[[ Raw data open ]]

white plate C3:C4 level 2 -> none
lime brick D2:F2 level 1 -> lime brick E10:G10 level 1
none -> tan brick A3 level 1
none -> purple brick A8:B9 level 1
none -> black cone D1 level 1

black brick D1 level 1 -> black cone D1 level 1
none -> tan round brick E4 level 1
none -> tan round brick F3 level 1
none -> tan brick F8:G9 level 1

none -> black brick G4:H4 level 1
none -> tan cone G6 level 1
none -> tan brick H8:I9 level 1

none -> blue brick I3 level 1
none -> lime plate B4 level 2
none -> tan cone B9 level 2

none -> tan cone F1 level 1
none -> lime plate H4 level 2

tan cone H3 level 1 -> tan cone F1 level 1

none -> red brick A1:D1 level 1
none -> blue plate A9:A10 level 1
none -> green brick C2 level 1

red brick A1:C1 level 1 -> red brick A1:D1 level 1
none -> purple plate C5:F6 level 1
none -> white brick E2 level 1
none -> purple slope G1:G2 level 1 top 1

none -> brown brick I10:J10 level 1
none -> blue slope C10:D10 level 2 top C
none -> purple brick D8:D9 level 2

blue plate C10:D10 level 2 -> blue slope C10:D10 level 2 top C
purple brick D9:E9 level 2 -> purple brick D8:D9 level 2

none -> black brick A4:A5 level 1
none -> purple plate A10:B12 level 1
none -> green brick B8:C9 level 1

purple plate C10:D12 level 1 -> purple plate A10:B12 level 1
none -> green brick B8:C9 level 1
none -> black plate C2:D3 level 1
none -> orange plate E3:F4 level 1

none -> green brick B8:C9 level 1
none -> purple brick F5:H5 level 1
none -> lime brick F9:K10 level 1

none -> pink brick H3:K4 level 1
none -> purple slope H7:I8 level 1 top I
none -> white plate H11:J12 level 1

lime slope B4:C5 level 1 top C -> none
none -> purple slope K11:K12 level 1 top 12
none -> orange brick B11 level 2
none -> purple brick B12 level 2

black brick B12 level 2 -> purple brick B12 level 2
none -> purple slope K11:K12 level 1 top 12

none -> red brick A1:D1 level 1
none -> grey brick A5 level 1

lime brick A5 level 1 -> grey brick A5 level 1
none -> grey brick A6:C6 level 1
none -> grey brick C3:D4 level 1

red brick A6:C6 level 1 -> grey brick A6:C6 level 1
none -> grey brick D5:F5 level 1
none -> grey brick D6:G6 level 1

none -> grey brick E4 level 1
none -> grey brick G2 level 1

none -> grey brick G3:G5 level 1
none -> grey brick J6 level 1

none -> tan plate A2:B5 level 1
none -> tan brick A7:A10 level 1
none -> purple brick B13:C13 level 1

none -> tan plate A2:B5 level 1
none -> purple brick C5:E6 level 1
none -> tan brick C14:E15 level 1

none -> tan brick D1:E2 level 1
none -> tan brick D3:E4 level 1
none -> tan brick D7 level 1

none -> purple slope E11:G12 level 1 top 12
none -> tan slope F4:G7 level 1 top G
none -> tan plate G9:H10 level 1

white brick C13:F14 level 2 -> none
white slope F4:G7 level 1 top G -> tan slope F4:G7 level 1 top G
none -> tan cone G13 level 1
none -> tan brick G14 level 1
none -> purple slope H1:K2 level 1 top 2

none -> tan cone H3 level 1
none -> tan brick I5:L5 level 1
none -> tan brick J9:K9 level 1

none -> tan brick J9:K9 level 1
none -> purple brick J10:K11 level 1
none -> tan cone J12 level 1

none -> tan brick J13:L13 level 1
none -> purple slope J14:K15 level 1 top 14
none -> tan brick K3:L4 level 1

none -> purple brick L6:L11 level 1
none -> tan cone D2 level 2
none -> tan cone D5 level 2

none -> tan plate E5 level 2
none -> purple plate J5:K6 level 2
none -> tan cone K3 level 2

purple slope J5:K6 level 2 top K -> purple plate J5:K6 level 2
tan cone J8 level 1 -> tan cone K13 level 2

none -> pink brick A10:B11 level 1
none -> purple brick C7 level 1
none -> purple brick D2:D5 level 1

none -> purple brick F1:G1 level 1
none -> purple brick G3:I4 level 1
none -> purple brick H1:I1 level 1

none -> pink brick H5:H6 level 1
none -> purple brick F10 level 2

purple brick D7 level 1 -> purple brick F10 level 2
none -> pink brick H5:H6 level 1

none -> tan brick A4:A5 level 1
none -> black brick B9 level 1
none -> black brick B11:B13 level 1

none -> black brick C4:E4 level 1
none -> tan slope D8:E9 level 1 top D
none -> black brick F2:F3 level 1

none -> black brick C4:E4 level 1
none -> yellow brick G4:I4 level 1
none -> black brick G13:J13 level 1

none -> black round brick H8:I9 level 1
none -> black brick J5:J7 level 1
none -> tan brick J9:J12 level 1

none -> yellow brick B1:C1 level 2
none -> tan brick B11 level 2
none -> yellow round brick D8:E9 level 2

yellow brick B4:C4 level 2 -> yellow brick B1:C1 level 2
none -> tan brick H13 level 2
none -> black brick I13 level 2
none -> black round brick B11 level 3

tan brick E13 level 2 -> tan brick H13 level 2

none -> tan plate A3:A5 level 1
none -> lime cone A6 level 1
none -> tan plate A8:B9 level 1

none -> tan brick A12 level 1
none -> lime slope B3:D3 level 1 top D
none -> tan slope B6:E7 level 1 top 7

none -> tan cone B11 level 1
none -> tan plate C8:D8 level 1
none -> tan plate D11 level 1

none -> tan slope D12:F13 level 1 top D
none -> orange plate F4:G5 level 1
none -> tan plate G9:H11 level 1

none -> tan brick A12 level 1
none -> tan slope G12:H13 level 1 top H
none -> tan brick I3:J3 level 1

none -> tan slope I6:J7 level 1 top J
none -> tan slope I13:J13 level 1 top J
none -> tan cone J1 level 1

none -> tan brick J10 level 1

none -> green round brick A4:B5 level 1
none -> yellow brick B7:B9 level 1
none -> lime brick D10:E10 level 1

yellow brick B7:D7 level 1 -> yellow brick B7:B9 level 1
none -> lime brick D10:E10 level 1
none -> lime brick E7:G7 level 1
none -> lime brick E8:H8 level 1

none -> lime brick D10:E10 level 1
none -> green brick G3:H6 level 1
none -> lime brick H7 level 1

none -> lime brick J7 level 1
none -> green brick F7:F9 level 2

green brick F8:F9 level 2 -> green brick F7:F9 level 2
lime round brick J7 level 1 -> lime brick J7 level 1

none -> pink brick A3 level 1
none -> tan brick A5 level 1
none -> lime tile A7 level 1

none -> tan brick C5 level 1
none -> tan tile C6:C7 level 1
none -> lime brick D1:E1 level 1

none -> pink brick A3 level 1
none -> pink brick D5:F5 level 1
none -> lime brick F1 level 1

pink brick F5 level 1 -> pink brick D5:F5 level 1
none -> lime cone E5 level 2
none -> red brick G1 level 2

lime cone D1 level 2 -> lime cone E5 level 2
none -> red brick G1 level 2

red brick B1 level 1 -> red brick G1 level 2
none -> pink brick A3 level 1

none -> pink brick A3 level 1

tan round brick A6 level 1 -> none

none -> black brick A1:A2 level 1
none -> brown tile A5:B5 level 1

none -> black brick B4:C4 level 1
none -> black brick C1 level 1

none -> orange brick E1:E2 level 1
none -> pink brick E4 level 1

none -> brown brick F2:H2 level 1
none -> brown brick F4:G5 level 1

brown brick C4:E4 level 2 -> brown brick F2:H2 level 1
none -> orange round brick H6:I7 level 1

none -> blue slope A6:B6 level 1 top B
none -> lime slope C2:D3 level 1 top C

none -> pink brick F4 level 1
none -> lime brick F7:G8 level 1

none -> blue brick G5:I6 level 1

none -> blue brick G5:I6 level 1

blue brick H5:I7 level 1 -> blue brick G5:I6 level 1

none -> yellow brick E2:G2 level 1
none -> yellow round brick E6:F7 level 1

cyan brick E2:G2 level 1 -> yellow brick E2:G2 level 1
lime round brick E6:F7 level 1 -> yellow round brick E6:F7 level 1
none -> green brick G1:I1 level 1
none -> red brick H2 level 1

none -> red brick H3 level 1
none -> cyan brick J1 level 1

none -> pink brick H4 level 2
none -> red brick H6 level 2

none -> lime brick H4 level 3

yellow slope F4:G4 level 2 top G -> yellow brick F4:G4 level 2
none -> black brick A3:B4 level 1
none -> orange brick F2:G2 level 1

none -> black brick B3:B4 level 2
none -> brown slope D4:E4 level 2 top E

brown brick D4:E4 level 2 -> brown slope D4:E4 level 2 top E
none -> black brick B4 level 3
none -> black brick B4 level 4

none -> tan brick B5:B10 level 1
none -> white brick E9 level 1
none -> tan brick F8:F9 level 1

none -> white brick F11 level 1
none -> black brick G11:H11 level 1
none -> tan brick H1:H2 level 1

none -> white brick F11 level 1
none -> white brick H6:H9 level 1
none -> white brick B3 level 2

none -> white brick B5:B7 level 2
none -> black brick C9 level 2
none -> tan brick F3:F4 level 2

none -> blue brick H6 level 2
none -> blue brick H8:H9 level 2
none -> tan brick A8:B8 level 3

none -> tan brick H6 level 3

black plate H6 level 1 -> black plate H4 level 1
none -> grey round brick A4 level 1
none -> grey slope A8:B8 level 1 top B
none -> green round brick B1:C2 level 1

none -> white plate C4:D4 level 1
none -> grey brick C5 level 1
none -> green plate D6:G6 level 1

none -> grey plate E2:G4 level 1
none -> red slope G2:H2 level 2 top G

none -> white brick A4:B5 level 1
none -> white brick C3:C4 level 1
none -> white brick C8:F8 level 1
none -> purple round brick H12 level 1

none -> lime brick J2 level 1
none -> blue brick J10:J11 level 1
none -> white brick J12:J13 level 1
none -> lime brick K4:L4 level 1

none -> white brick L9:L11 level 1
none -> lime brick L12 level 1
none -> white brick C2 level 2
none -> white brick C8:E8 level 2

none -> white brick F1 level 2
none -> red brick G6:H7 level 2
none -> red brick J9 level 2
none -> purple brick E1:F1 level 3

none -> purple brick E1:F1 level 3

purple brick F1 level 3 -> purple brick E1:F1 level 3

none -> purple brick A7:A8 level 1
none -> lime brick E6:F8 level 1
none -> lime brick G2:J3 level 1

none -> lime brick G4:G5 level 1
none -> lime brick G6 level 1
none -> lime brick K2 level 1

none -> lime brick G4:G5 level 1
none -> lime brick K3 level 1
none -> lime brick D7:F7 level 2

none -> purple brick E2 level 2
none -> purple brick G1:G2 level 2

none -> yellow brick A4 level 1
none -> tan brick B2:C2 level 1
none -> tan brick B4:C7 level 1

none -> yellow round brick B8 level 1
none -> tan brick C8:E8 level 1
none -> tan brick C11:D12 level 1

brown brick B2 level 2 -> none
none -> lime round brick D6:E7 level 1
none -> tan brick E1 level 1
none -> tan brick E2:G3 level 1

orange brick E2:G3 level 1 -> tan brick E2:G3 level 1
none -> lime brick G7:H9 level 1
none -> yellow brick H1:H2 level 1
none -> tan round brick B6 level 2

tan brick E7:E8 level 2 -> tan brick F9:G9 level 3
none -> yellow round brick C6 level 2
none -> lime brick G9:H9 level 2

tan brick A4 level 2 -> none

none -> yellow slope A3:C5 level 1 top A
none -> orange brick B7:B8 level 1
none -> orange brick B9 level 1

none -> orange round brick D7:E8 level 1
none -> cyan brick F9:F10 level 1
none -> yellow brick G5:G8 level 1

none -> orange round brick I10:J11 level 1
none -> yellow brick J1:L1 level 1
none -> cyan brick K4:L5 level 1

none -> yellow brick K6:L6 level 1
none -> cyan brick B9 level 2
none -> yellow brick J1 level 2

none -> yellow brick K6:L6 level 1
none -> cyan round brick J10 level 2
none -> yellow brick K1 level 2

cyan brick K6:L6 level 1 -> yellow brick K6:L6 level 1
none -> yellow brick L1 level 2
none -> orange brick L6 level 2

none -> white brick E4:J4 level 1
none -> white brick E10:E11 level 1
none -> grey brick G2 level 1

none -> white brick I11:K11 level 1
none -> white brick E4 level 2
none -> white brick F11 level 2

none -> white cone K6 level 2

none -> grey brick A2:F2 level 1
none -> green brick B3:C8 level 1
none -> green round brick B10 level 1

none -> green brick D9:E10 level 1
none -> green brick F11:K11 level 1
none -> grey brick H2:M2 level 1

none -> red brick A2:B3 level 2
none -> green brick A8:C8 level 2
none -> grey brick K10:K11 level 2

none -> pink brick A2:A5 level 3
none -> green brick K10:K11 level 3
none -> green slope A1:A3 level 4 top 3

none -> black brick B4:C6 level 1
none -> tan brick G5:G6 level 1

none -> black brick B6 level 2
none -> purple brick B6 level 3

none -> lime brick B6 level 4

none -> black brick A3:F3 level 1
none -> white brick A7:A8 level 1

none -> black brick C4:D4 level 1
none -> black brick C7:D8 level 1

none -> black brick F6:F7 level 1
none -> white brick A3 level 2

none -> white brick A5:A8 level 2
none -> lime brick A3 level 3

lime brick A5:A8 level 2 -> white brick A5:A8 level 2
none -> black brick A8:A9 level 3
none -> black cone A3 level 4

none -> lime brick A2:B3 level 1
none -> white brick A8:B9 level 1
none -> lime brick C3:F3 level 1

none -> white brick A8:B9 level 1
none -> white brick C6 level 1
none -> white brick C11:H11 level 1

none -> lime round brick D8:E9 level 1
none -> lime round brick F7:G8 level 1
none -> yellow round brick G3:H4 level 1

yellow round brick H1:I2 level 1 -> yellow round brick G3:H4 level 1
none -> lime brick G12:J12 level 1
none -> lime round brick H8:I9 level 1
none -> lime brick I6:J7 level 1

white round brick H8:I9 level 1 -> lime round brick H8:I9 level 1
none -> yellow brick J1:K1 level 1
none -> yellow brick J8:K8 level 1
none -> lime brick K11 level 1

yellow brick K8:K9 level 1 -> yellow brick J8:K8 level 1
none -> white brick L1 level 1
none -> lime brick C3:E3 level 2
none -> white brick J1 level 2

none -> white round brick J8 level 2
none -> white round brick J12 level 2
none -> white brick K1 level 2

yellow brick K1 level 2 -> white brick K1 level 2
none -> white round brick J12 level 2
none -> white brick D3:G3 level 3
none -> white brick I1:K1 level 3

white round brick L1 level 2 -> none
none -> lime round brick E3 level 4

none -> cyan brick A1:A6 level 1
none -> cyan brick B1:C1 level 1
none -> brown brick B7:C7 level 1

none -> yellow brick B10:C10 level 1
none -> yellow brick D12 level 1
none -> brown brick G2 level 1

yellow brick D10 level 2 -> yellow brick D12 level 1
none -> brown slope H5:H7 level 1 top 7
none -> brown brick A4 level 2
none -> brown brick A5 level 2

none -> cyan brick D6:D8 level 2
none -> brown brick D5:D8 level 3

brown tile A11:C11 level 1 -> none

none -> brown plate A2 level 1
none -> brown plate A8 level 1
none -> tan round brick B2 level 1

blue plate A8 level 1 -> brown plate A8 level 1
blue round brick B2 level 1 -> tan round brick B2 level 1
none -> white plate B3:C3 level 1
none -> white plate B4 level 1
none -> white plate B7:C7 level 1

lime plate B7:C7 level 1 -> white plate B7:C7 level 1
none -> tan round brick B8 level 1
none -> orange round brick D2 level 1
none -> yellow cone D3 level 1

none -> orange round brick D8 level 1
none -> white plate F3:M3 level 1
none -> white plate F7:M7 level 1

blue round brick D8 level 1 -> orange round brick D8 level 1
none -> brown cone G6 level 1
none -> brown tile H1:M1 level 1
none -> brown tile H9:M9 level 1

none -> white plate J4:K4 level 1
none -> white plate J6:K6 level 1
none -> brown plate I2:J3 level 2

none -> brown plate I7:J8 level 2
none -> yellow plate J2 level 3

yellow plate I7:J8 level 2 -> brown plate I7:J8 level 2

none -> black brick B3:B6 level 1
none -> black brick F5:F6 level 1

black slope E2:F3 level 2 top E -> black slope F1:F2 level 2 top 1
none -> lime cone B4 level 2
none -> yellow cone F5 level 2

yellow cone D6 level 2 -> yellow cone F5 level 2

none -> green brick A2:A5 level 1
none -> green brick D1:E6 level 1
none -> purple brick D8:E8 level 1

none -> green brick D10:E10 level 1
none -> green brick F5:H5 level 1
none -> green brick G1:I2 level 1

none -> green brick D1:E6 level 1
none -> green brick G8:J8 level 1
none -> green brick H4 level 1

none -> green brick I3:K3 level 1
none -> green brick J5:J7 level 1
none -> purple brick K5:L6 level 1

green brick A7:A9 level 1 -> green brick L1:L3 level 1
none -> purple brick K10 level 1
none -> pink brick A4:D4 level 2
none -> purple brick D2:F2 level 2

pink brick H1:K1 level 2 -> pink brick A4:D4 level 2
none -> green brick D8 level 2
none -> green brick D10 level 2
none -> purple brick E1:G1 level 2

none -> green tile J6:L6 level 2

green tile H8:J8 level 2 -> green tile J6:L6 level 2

[[ Raw data closed ]]

▸ What the task requires
Could you transcribe the entries above word for word, from the line with "none -> orange brick B7:B8 level 1" down to the line with "none -> green brick K10:K11 level 3", keeping both?

▸ Exercise solution
none -> orange brick B7:B8 level 1
none -> orange brick B9 level 1

none -> orange round brick D7:E8 level 1
none -> cyan brick F9:F10 level 1
none -> yellow brick G5:G8 level 1

none -> orange round brick I10:J11 level 1
none -> yellow brick J1:L1 level 1
none -> cyan brick K4:L5 level 1

none -> yellow brick K6:L6 level 1
none -> cyan brick B9 level 2
none -> yellow brick J1 level 2

none -> yellow brick K6:L6 level 1
none -> cyan round brick J10 level 2
none -> yellow brick K1 level 2

cyan brick K6:L6 level 1 -> yellow brick K6:L6 level 1
none -> yellow brick L1 level 2
none -> orange brick L6 level 2

none -> white brick E4:J4 level 1
none -> white brick E10:E11 level 1
none -> grey brick G2 level 1

none -> white brick I11:K11 level 1
none -> white brick E4 level 2
none -> white brick F11 level 2

none -> white cone K6 level 2

none -> grey brick A2:F2 level 1
none -> green brick B3:C8 level 1
none -> green round brick B10 level 1

none -> green brick D9:E10 level 1
none -> green brick F11:K11 level 1
none -> grey brick H2:M2 level 1

none -> red brick A2:B3 level 2
none -> green brick A8:C8 level 2
none -> grey brick K10:K11 level 2

none -> pink brick A2:A5 level 3
none -> green brick K10:K11 level 3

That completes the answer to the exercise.